- _INSTRUCTIONS FOR THE TASK_
If a line of the material holds the string "yellow", it counts; report the number of such lines alone.

====== DATA ======

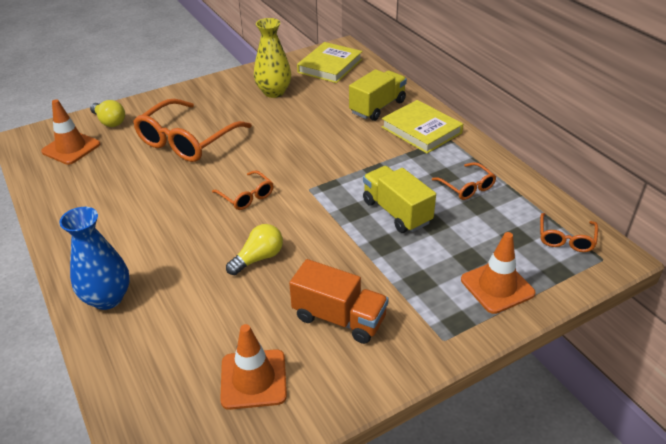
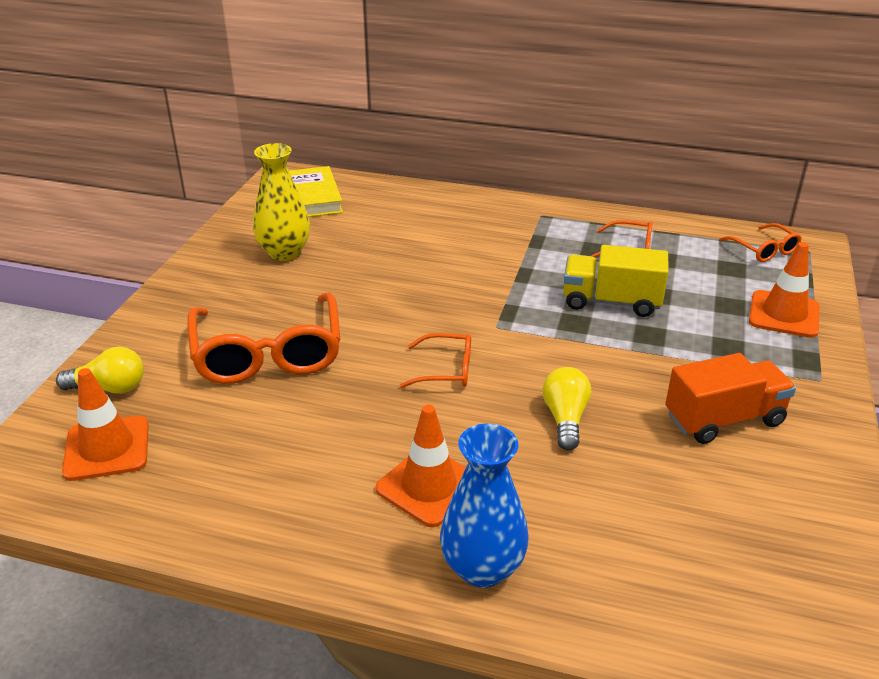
camera: 45 degrees left, 5 degrees down
(253, 379) = (753, 523): orange traffic cone -> orange traffic cone (429, 486)
(377, 107) = (428, 217): yellow truck -> none
(421, 130) = (507, 219): yellow book -> none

======

- _SOLVED EXERCISE_
2